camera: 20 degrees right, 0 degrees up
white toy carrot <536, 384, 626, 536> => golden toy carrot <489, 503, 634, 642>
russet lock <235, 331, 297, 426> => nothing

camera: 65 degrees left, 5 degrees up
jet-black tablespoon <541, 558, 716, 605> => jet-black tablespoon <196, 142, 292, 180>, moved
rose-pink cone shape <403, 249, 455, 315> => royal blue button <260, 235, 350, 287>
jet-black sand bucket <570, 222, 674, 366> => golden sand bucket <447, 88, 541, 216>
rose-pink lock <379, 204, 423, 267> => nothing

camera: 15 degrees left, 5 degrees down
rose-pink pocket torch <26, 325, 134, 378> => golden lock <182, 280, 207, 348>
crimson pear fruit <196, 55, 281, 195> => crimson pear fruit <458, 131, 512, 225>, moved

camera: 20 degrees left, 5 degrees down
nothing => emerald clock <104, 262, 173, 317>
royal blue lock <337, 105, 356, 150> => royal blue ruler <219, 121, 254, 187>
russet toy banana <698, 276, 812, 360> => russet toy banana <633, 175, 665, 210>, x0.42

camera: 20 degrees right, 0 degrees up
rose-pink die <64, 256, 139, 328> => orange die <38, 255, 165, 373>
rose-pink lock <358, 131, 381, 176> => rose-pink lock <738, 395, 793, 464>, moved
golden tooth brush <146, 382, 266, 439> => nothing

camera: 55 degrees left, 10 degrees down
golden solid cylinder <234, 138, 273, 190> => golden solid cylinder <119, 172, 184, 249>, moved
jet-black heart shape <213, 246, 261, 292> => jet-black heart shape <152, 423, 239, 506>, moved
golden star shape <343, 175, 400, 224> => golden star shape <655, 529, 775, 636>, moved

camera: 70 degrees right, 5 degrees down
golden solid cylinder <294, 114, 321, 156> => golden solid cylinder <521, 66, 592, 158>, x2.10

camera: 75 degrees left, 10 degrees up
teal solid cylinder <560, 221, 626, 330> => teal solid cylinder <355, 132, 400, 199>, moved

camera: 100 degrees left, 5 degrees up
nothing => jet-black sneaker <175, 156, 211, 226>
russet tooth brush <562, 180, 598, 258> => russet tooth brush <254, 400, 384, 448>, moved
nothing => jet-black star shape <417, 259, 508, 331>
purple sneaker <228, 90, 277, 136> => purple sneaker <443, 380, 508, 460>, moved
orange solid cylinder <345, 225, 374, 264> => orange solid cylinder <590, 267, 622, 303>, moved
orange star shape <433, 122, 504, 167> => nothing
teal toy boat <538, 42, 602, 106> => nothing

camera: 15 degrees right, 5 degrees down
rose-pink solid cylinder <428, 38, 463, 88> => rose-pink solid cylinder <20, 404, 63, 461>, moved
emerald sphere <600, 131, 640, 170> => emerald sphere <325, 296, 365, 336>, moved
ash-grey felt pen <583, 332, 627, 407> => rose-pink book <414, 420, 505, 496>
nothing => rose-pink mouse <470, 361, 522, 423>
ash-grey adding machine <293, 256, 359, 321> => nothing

[PROBLEM DETAILS] Line by line, output the listing above without alteration.

[EXERCISE OUTPUT]
camera: 20 degrees right, 0 degrees up
white toy carrot <536, 384, 626, 536> => golden toy carrot <489, 503, 634, 642>
russet lock <235, 331, 297, 426> => nothing

camera: 65 degrees left, 5 degrees up
jet-black tablespoon <541, 558, 716, 605> => jet-black tablespoon <196, 142, 292, 180>, moved
rose-pink cone shape <403, 249, 455, 315> => royal blue button <260, 235, 350, 287>
jet-black sand bucket <570, 222, 674, 366> => golden sand bucket <447, 88, 541, 216>
rose-pink lock <379, 204, 423, 267> => nothing

camera: 15 degrees left, 5 degrees down
rose-pink pocket torch <26, 325, 134, 378> => golden lock <182, 280, 207, 348>
crimson pear fruit <196, 55, 281, 195> => crimson pear fruit <458, 131, 512, 225>, moved

camera: 20 degrees left, 5 degrees down
nothing => emerald clock <104, 262, 173, 317>
royal blue lock <337, 105, 356, 150> => royal blue ruler <219, 121, 254, 187>
russet toy banana <698, 276, 812, 360> => russet toy banana <633, 175, 665, 210>, x0.42

camera: 20 degrees right, 0 degrees up
rose-pink die <64, 256, 139, 328> => orange die <38, 255, 165, 373>
rose-pink lock <358, 131, 381, 176> => rose-pink lock <738, 395, 793, 464>, moved
golden tooth brush <146, 382, 266, 439> => nothing

camera: 55 degrees left, 10 degrees down
golden solid cylinder <234, 138, 273, 190> => golden solid cylinder <119, 172, 184, 249>, moved
jet-black heart shape <213, 246, 261, 292> => jet-black heart shape <152, 423, 239, 506>, moved
golden star shape <343, 175, 400, 224> => golden star shape <655, 529, 775, 636>, moved

camera: 70 degrees right, 5 degrees down
golden solid cylinder <294, 114, 321, 156> => golden solid cylinder <521, 66, 592, 158>, x2.10

camera: 75 degrees left, 10 degrees up
teal solid cylinder <560, 221, 626, 330> => teal solid cylinder <355, 132, 400, 199>, moved

camera: 100 degrees left, 5 degrees up
nothing => jet-black sneaker <175, 156, 211, 226>
russet tooth brush <562, 180, 598, 258> => russet tooth brush <254, 400, 384, 448>, moved
nothing => jet-black star shape <417, 259, 508, 331>
purple sneaker <228, 90, 277, 136> => purple sneaker <443, 380, 508, 460>, moved
orange solid cylinder <345, 225, 374, 264> => orange solid cylinder <590, 267, 622, 303>, moved
orange star shape <433, 122, 504, 167> => nothing
teal toy boat <538, 42, 602, 106> => nothing

camera: 15 degrees right, 5 degrees down
rose-pink solid cylinder <428, 38, 463, 88> => rose-pink solid cylinder <20, 404, 63, 461>, moved
emerald sphere <600, 131, 640, 170> => emerald sphere <325, 296, 365, 336>, moved
ash-grey felt pen <583, 332, 627, 407> => rose-pink book <414, 420, 505, 496>
nothing => rose-pink mouse <470, 361, 522, 423>
ash-grey adding machine <293, 256, 359, 321> => nothing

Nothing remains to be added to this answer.